— WHAT YOU HAVE TO DO —
Set down exactly the lines in the records below that run from the line with "brown plate I10:J11" to the line with "tan tile A9 level 1 -> none", inclusive, and nothing more.

Start of DATASET EXTRACT

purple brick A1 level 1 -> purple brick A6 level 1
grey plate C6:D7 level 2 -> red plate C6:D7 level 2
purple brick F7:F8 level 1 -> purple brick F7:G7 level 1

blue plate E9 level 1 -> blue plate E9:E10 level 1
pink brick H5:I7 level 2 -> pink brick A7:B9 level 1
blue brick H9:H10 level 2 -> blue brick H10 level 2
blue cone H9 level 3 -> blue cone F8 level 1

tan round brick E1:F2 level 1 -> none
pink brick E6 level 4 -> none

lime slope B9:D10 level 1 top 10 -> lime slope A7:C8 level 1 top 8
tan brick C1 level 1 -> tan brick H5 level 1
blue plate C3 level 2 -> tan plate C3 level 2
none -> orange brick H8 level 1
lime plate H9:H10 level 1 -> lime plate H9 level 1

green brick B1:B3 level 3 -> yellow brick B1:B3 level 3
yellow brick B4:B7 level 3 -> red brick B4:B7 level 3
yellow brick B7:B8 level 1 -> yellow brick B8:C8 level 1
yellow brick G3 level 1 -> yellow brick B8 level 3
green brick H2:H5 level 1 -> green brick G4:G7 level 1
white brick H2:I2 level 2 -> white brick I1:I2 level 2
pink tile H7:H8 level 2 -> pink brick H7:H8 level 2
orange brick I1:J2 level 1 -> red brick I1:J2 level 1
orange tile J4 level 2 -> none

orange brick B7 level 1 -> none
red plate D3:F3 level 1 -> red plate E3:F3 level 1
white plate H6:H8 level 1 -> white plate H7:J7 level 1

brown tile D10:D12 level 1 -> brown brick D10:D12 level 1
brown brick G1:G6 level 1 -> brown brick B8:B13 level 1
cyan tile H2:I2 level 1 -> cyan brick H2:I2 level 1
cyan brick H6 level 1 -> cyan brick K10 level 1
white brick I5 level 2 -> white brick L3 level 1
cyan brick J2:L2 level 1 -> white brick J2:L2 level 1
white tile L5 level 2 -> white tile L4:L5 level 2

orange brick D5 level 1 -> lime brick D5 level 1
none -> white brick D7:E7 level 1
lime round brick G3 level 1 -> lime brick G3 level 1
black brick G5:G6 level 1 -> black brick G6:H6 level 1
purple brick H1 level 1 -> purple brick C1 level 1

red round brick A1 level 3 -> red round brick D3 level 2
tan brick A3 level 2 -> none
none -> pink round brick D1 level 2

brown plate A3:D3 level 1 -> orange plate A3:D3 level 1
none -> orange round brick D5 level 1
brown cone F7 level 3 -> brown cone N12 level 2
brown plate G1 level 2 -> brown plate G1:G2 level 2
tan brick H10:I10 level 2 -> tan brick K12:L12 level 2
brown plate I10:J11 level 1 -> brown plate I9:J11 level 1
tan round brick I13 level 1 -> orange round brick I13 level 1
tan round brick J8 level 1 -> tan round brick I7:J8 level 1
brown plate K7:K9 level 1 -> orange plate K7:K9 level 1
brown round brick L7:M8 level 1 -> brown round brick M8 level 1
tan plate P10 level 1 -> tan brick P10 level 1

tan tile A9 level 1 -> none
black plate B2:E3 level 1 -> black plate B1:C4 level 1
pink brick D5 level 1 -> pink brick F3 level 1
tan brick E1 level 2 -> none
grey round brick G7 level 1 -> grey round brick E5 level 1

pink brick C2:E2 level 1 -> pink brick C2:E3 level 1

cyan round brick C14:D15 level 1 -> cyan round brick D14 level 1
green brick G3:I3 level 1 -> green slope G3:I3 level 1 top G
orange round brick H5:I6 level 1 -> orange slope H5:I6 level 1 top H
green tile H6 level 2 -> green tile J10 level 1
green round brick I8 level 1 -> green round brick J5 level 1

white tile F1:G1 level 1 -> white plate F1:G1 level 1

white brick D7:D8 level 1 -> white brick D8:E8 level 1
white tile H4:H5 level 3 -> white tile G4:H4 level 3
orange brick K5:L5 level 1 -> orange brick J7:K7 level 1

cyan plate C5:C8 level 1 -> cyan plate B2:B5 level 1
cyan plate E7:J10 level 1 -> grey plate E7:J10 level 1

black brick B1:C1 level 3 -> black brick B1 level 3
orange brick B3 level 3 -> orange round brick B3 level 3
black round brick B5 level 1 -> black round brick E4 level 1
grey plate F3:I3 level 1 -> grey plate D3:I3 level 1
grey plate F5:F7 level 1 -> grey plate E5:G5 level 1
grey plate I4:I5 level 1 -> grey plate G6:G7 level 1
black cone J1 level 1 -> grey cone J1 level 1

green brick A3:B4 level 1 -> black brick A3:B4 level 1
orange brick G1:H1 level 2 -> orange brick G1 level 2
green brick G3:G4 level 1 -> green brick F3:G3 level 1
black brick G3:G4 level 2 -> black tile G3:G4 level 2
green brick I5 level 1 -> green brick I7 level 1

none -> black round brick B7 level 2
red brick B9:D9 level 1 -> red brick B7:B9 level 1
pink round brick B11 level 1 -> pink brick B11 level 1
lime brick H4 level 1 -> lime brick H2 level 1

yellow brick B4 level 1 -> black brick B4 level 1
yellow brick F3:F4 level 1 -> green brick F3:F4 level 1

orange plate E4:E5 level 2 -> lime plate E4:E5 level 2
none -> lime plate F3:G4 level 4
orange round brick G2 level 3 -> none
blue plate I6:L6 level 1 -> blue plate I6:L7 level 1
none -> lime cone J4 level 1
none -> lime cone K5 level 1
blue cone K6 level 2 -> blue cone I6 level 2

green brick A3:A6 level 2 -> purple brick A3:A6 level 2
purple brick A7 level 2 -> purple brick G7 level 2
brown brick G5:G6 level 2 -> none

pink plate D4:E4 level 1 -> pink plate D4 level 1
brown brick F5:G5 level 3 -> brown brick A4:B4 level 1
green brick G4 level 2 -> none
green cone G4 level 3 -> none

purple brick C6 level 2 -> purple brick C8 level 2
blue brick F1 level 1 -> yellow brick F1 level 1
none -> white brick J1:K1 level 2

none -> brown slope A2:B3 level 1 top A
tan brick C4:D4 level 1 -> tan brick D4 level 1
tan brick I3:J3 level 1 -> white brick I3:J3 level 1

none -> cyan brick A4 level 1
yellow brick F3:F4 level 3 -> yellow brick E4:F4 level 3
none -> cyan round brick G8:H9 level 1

End of DATASET EXTRACT

— OUTPUT —
brown plate I10:J11 level 1 -> brown plate I9:J11 level 1
tan round brick I13 level 1 -> orange round brick I13 level 1
tan round brick J8 level 1 -> tan round brick I7:J8 level 1
brown plate K7:K9 level 1 -> orange plate K7:K9 level 1
brown round brick L7:M8 level 1 -> brown round brick M8 level 1
tan plate P10 level 1 -> tan brick P10 level 1

tan tile A9 level 1 -> none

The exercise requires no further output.